Work request: Give the data again exactly, stopping after the "in_second: [428, 212]" line.

Scene change data:
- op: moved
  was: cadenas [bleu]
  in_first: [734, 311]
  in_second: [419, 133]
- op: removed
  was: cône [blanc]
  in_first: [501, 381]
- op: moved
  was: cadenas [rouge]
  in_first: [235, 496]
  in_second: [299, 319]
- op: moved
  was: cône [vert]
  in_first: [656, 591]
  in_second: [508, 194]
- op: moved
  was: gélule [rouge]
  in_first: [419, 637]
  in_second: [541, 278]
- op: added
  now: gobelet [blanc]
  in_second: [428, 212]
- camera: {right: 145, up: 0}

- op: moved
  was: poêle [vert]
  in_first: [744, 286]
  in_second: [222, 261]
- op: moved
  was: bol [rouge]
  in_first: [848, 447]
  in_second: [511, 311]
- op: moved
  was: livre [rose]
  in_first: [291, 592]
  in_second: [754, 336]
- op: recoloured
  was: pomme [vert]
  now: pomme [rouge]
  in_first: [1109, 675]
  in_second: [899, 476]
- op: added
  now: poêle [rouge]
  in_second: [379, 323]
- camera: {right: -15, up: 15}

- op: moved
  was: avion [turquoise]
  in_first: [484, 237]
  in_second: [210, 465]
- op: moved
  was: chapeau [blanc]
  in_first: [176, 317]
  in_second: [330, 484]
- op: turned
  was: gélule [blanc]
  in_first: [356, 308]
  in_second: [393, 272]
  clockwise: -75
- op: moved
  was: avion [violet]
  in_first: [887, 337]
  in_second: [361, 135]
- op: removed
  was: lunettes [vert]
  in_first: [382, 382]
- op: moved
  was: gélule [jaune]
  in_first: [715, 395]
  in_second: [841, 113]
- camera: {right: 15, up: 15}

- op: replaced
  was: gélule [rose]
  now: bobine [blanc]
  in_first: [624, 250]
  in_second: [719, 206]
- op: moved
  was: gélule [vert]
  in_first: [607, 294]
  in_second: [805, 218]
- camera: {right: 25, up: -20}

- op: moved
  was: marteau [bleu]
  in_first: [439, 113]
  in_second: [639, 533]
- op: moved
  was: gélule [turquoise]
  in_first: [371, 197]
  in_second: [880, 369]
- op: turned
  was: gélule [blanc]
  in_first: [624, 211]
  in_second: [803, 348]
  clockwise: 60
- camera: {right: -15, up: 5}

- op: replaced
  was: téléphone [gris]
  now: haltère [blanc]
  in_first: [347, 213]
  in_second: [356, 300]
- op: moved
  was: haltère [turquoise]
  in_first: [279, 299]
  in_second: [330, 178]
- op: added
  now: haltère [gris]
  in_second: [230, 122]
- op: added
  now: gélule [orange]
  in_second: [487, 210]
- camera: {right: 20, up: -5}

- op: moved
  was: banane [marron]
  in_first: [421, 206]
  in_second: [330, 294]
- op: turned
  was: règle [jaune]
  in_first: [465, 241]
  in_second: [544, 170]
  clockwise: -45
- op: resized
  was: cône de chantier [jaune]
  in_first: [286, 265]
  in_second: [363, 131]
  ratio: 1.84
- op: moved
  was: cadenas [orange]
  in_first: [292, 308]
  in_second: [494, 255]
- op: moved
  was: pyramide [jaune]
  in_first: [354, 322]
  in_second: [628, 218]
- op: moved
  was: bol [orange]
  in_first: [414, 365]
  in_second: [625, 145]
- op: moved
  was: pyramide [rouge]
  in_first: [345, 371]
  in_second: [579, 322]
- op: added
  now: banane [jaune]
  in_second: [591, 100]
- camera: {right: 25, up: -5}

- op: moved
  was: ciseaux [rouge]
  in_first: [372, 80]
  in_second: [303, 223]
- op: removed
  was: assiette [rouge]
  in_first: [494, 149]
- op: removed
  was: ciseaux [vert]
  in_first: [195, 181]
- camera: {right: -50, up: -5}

Response to the exercise:
- op: moved
  was: cadenas [bleu]
  in_first: [734, 311]
  in_second: [419, 133]
- op: removed
  was: cône [blanc]
  in_first: [501, 381]
- op: moved
  was: cadenas [rouge]
  in_first: [235, 496]
  in_second: [299, 319]
- op: moved
  was: cône [vert]
  in_first: [656, 591]
  in_second: [508, 194]
- op: moved
  was: gélule [rouge]
  in_first: [419, 637]
  in_second: [541, 278]
- op: added
  now: gobelet [blanc]
  in_second: [428, 212]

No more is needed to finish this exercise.